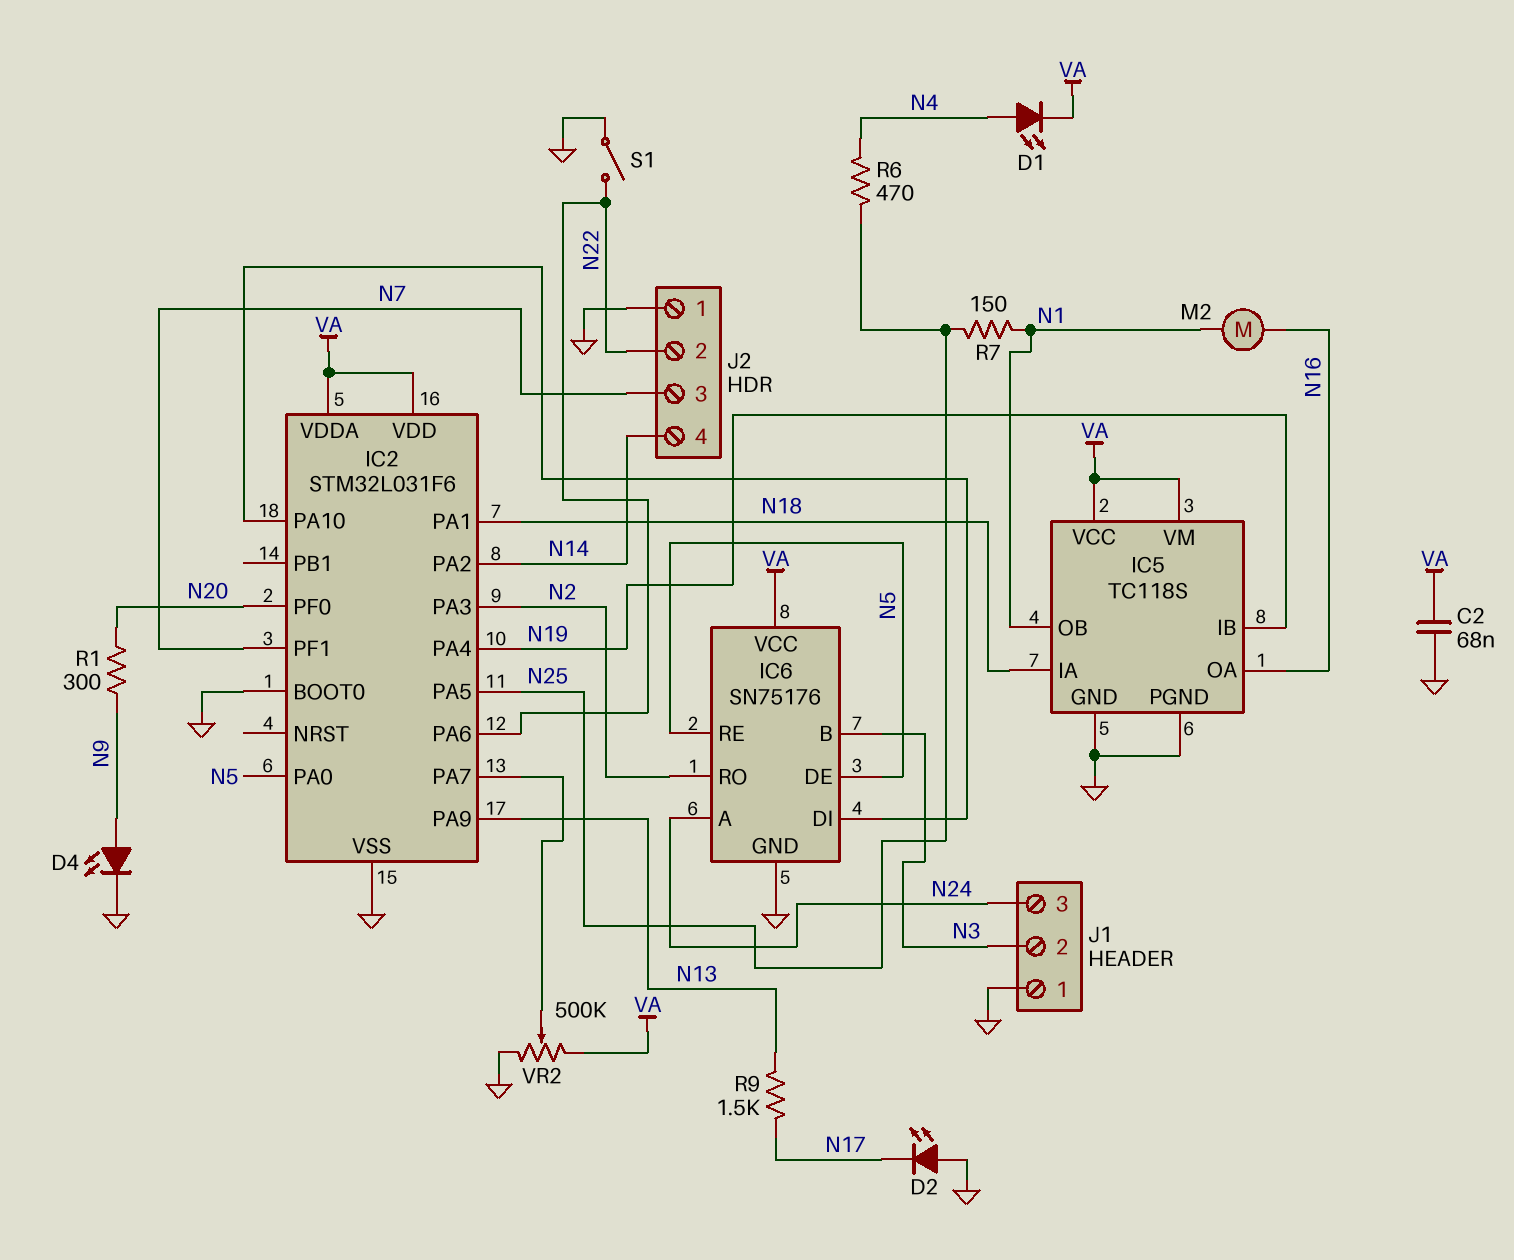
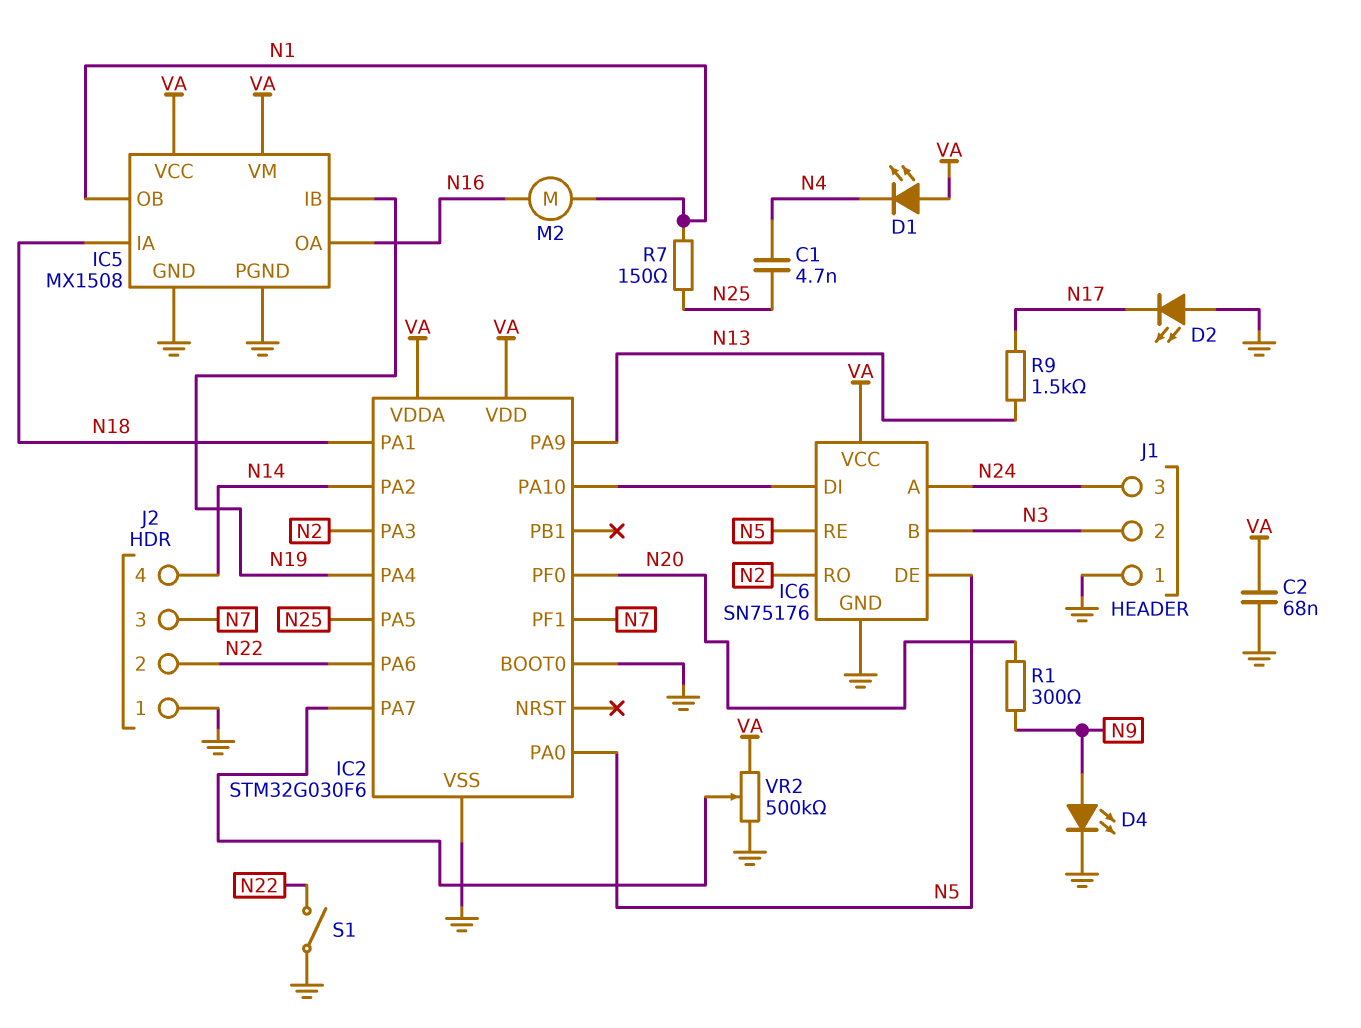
C1: none -> 4.7nF (N4, N25)
D1: LED (A N4, K VA) -> LED (A VA, K N4)
IC2: STM32L031F6 -> STM32G030F6
IC5: TC118S -> MX1508
R6: 470 (N4, N25) -> none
-=-=-
> _Aim of the task_
The answer must be the line containing "D1: LED (A N4, K VA) -> LED (A VA, K N4)" and every line after it to the end of the data, exactly as written.

> _Answer box_
D1: LED (A N4, K VA) -> LED (A VA, K N4)
IC2: STM32L031F6 -> STM32G030F6
IC5: TC118S -> MX1508
R6: 470 (N4, N25) -> none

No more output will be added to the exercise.